### What you have to do
Using the data below, work out how many lines contain "fork", and report only that number.
*** Entries provided ***
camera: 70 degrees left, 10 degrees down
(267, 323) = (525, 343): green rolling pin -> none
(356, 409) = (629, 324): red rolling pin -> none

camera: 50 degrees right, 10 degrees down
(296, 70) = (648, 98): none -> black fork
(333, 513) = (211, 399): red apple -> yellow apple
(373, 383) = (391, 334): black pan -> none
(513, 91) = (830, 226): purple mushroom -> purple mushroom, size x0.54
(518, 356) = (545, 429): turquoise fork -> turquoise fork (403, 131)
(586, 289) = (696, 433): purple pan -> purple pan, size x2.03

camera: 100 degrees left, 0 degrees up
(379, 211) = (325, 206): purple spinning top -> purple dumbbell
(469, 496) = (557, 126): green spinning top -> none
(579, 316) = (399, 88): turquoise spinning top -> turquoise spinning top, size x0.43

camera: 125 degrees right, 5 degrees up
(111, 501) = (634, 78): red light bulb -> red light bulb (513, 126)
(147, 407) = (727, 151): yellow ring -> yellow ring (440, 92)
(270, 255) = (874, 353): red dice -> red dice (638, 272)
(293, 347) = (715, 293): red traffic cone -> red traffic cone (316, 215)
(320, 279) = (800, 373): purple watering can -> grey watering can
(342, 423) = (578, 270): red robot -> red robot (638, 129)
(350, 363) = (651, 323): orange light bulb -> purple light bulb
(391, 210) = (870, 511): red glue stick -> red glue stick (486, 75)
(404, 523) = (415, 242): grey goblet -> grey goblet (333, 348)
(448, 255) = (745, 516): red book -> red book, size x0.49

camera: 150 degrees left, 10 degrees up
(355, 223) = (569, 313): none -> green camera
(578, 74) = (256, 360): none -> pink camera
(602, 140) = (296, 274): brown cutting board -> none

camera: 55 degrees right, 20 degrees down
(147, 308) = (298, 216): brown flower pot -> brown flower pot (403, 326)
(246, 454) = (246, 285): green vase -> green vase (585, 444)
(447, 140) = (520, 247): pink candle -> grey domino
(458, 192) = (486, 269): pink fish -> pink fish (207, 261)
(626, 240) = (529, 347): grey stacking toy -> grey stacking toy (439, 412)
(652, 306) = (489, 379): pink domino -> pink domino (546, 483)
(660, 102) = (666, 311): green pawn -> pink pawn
***
### Your response
2